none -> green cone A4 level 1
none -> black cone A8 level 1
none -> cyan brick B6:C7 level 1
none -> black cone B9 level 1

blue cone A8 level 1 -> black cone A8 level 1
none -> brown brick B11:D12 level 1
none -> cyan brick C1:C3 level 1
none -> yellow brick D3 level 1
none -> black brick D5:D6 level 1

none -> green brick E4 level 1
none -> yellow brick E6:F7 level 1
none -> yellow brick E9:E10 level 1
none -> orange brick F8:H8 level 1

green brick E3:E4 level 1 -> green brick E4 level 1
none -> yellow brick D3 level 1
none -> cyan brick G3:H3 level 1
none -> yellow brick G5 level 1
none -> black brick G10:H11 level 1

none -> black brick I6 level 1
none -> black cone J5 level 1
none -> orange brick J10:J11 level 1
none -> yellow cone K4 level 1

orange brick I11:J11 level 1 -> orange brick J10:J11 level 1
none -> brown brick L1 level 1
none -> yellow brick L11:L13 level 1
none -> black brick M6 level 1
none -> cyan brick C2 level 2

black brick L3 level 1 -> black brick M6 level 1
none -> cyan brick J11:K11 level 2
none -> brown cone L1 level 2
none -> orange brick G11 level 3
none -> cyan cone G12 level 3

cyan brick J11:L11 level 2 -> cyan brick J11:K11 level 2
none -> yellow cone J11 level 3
=-=-=-=-=
From the records above, repeat exactly the lines from the one with "none -> green brick E4 level 1" through the one with "none -> black brick I6 level 1", both included.

none -> green brick E4 level 1
none -> yellow brick E6:F7 level 1
none -> yellow brick E9:E10 level 1
none -> orange brick F8:H8 level 1

green brick E3:E4 level 1 -> green brick E4 level 1
none -> yellow brick D3 level 1
none -> cyan brick G3:H3 level 1
none -> yellow brick G5 level 1
none -> black brick G10:H11 level 1

none -> black brick I6 level 1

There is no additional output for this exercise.